Assignment:
Restate word for word the lines of the material below, from the line with "(394, 293) = (149, 446): none" to the line with "(586, 215) = (288, 721): none", both lines included, and no others.

*** Block opens ***

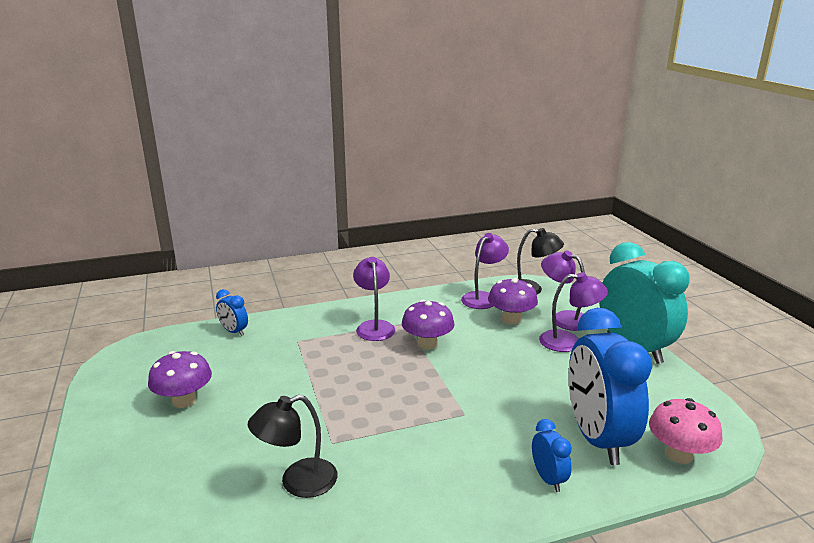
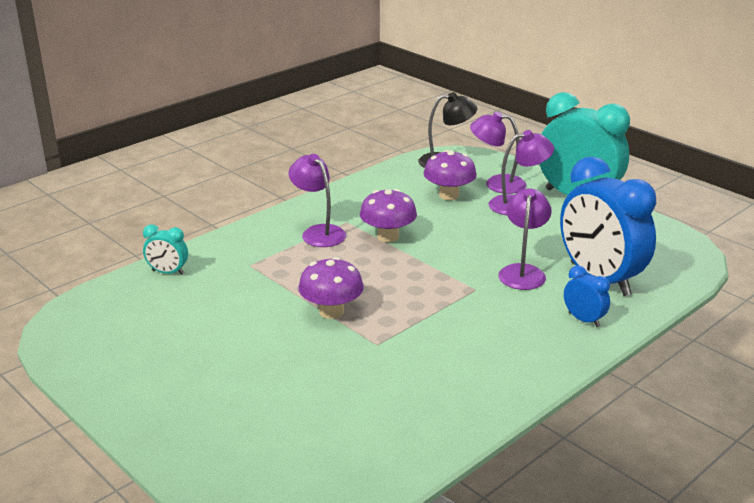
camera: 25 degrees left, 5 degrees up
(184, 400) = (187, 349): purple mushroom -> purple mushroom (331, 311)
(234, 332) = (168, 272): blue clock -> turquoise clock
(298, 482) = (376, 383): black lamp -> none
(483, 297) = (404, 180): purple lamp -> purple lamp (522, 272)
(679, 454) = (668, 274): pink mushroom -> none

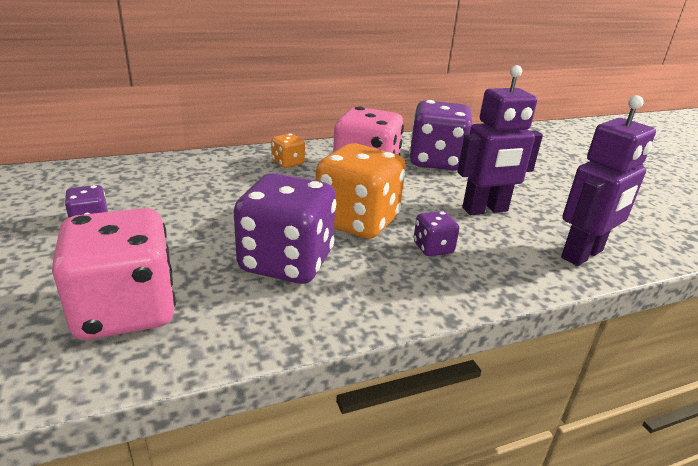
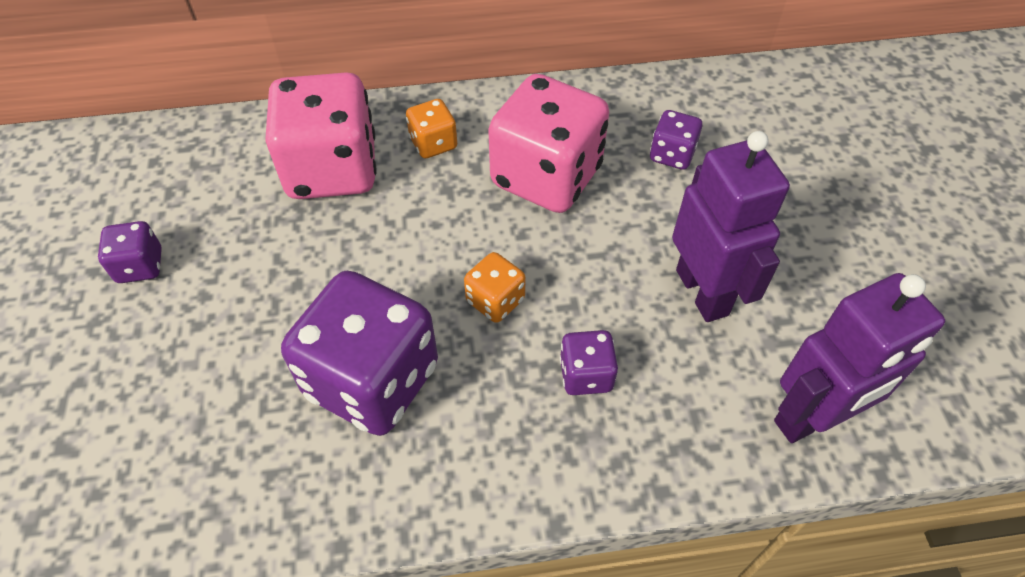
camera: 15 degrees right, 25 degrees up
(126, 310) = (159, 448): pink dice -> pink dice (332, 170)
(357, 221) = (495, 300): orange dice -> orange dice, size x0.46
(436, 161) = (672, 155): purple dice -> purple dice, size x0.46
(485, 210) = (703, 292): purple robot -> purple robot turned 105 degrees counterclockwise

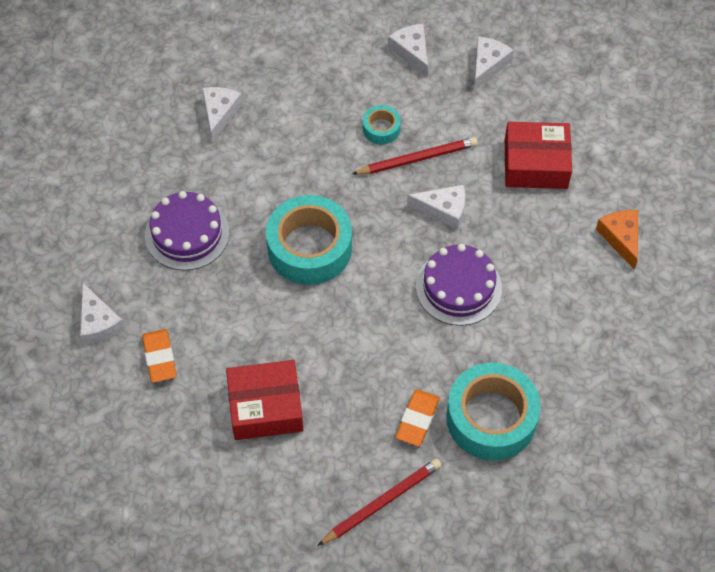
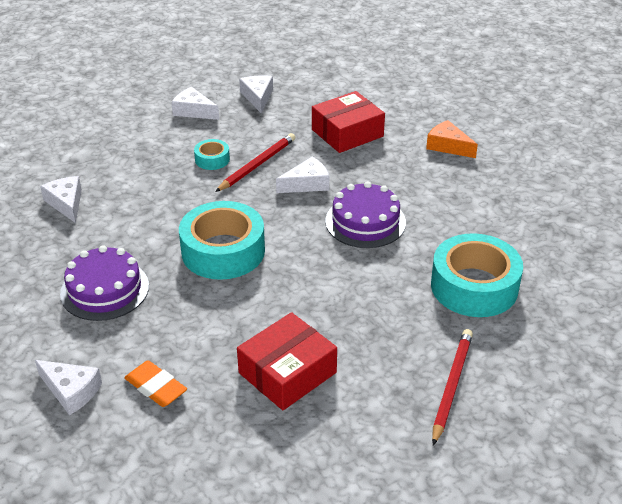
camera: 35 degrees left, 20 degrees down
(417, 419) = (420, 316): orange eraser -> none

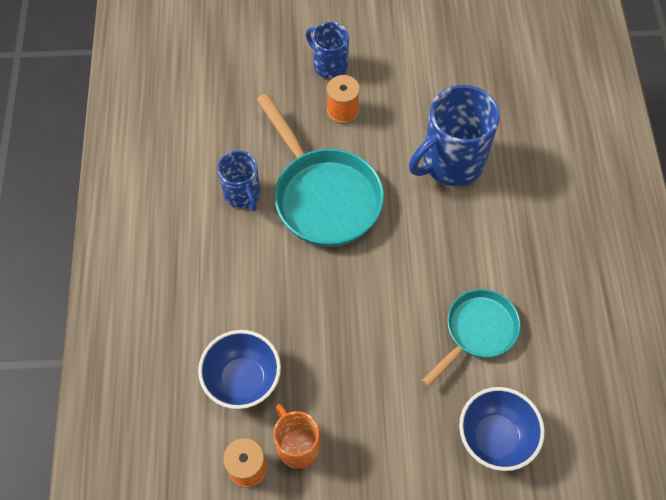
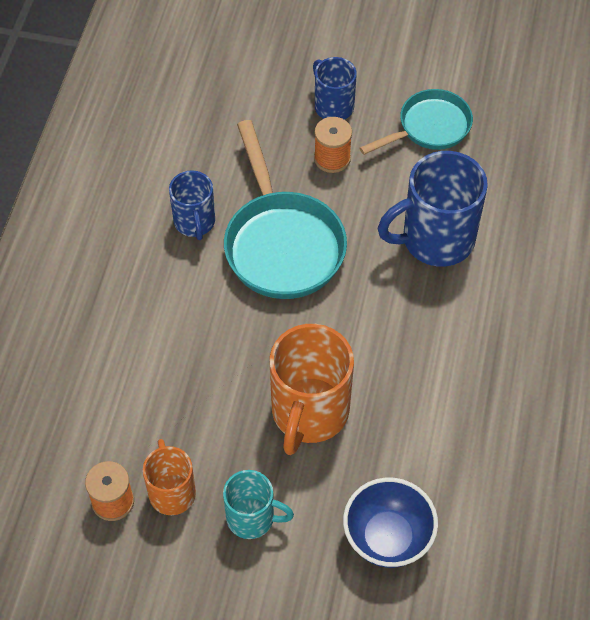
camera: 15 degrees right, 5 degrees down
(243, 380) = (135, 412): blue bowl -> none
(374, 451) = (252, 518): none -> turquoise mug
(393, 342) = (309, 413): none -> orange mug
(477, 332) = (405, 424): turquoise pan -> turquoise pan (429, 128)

*** Block closes ***
*** Block opens ***

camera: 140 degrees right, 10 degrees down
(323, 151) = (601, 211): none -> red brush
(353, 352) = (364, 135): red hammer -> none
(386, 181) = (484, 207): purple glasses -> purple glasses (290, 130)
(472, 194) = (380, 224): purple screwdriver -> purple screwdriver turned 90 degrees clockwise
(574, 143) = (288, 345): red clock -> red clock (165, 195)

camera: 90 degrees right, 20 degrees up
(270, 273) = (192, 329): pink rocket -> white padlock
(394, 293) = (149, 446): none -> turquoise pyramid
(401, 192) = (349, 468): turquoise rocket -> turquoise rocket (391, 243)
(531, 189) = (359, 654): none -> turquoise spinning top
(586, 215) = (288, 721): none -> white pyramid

*** Block closes ***
*** Block opens ***

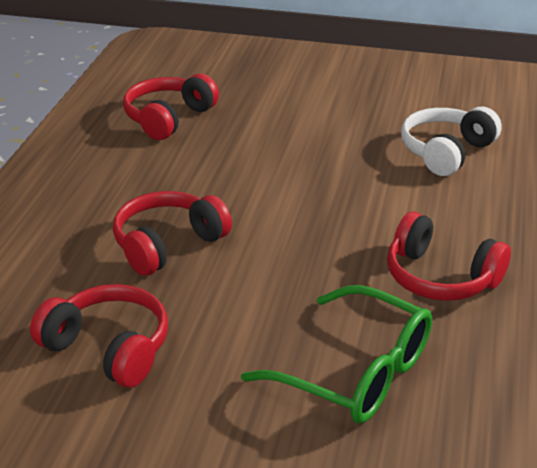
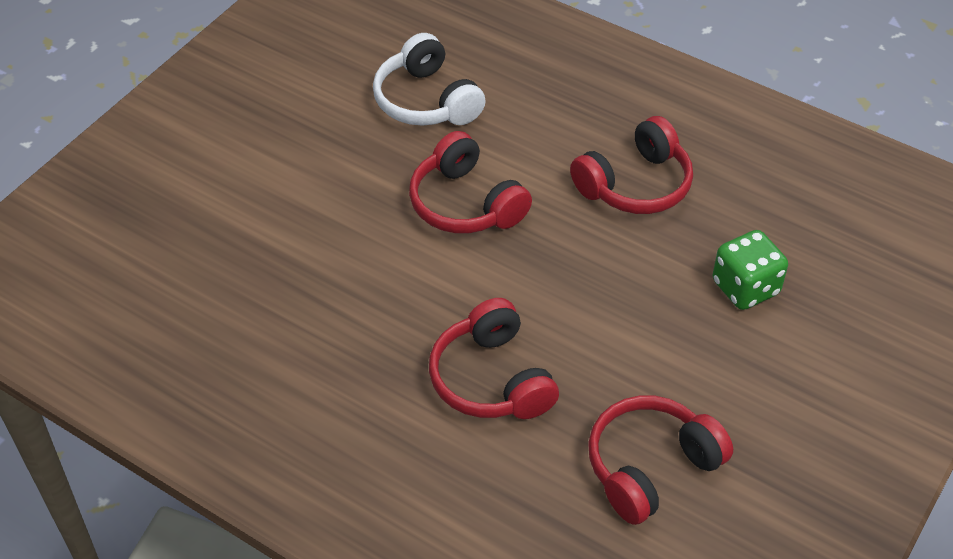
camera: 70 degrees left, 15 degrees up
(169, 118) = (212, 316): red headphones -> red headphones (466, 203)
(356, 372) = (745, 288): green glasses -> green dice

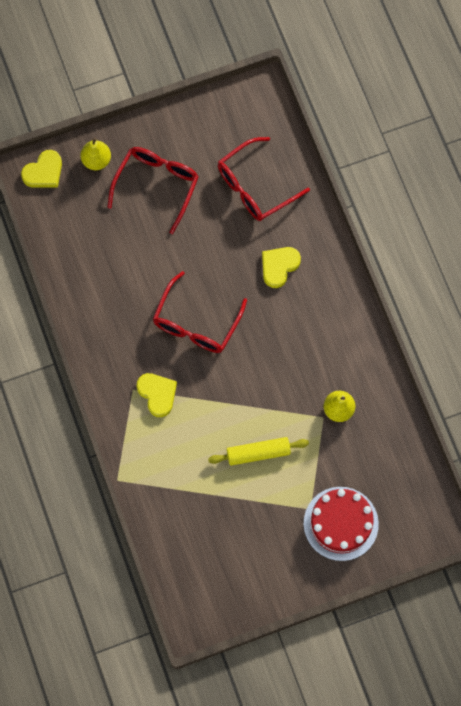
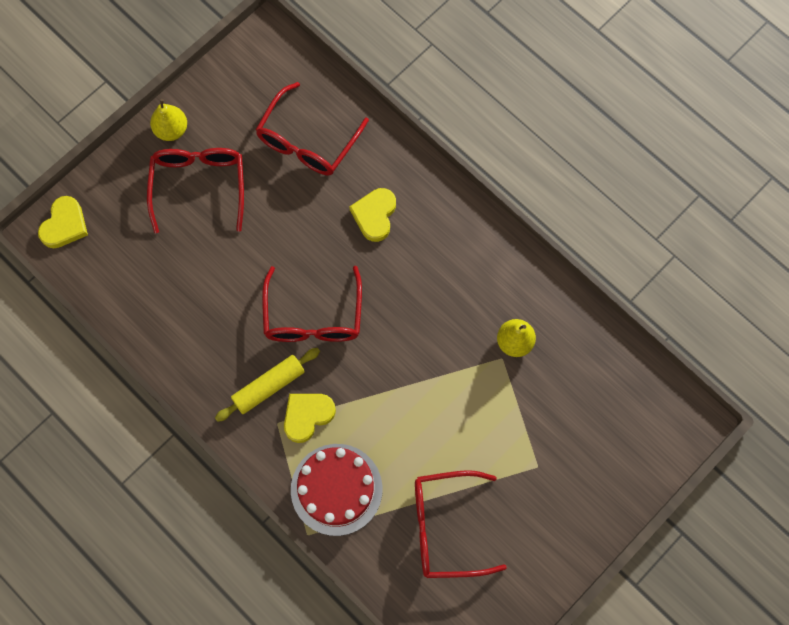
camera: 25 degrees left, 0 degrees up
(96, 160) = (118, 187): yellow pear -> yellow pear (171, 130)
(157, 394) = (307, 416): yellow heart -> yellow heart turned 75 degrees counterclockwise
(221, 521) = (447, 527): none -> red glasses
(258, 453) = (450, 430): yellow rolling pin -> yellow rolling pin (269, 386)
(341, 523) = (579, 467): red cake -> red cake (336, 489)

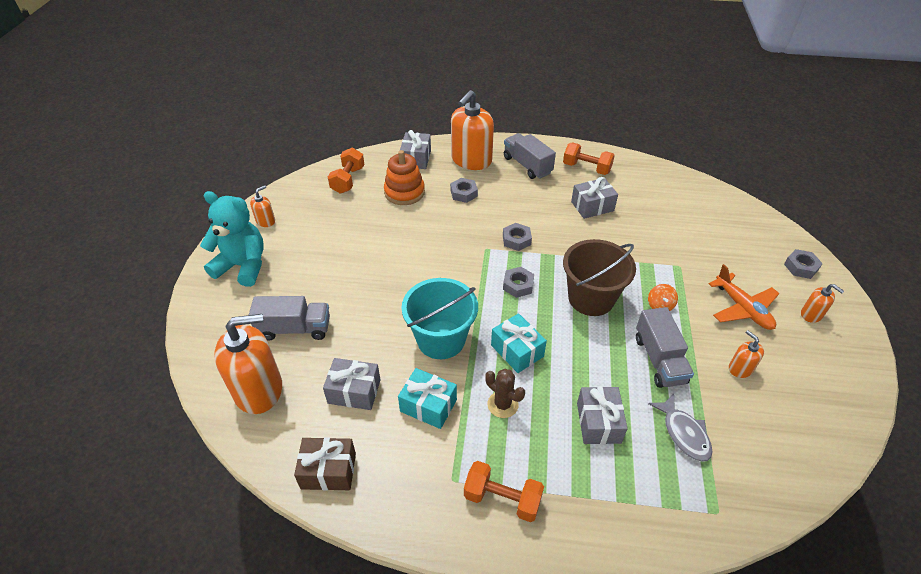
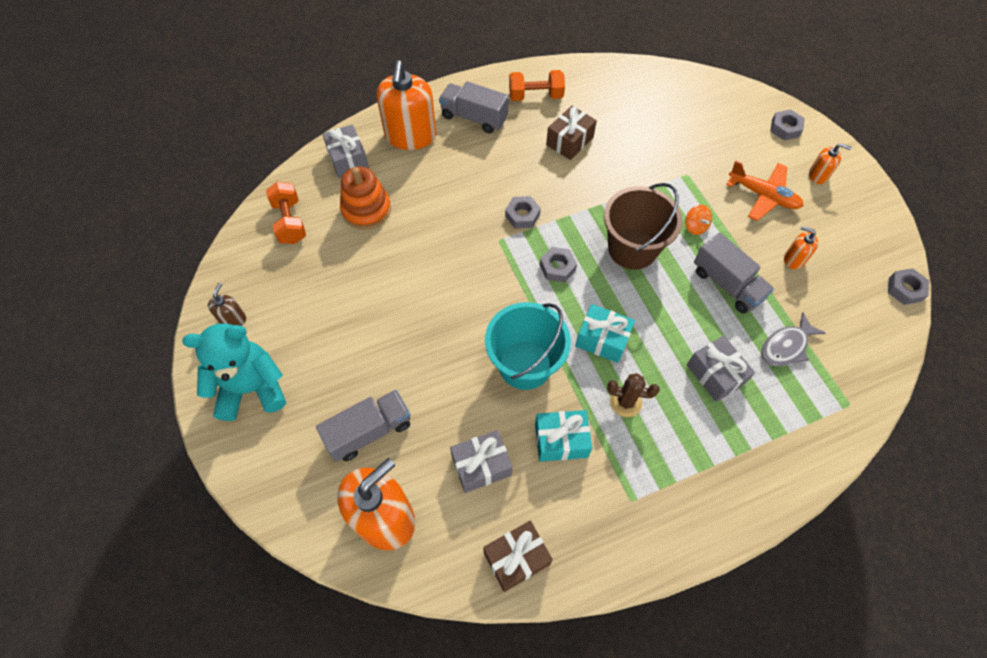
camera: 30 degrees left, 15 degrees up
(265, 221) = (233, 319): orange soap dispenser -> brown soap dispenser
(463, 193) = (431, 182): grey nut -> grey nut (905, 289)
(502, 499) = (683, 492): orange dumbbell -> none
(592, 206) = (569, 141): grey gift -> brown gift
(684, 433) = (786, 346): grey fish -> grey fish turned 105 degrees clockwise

*** Block closes ***

Output:
(394, 293) = (149, 446): none -> turquoise pyramid
(401, 192) = (349, 468): turquoise rocket -> turquoise rocket (391, 243)
(531, 189) = (359, 654): none -> turquoise spinning top
(586, 215) = (288, 721): none -> white pyramid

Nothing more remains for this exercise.